What is needed: Render each line of the material below as one string in a JSON list, skipping blank lines.

Records to use:
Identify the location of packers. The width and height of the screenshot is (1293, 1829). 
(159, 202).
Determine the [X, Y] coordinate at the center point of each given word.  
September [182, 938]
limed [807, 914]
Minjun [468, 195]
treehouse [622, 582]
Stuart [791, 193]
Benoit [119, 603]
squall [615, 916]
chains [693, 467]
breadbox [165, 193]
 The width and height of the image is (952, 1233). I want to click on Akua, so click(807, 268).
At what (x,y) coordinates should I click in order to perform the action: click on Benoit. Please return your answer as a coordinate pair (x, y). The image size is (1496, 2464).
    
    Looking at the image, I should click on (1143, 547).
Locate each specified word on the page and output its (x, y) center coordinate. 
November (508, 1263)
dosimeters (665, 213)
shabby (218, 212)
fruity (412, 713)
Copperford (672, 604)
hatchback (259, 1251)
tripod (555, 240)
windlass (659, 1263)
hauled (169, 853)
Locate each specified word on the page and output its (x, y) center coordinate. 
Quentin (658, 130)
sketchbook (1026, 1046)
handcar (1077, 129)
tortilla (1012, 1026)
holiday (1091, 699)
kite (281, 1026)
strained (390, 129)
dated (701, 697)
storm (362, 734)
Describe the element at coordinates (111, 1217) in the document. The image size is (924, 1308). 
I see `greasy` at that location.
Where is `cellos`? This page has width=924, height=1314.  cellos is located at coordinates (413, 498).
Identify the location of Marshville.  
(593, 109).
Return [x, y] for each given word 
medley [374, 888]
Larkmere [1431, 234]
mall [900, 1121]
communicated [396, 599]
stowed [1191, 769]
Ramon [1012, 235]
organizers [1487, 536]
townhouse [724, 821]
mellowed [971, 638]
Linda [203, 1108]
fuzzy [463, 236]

Final result:
[
  "Identify the location of packers. The width and height of the screenshot is (1293, 1829). ",
  "(159, 202).",
  "Determine the [X, Y] coordinate at the center point of each given word.  ",
  "September [182, 938]",
  "limed [807, 914]",
  "Minjun [468, 195]",
  "treehouse [622, 582]",
  "Stuart [791, 193]",
  "Benoit [119, 603]",
  "squall [615, 916]",
  "chains [693, 467]",
  "breadbox [165, 193]",
  " The width and height of the image is (952, 1233). I want to click on Akua, so click(807, 268).",
  "At what (x,y) coordinates should I click in order to perform the action: click on Benoit. Please return your answer as a coordinate pair (x, y). The image size is (1496, 2464).",
  "    Looking at the image, I should click on (1143, 547).",
  "Locate each specified word on the page and output its (x, y) center coordinate. ",
  "November (508, 1263)",
  "dosimeters (665, 213)",
  "shabby (218, 212)",
  "fruity (412, 713)",
  "Copperford (672, 604)",
  "hatchback (259, 1251)",
  "tripod (555, 240)",
  "windlass (659, 1263)",
  "hauled (169, 853)",
  "Locate each specified word on the page and output its (x, y) center coordinate. ",
  "Quentin (658, 130)",
  "sketchbook (1026, 1046)",
  "handcar (1077, 129)",
  "tortilla (1012, 1026)",
  "holiday (1091, 699)",
  "kite (281, 1026)",
  "strained (390, 129)",
  "dated (701, 697)",
  "storm (362, 734)",
  "Describe the element at coordinates (111, 1217) in the document. The image size is (924, 1308). ",
  "I see `greasy` at that location.",
  "Where is `cellos`? This page has width=924, height=1314.  cellos is located at coordinates (413, 498).",
  "Identify the location of Marshville.  ",
  "(593, 109).",
  "Return [x, y] for each given word ",
  "medley [374, 888]",
  "Larkmere [1431, 234]",
  "mall [900, 1121]",
  "communicated [396, 599]",
  "stowed [1191, 769]",
  "Ramon [1012, 235]",
  "organizers [1487, 536]",
  "townhouse [724, 821]",
  "mellowed [971, 638]",
  "Linda [203, 1108]",
  "fuzzy [463, 236]"
]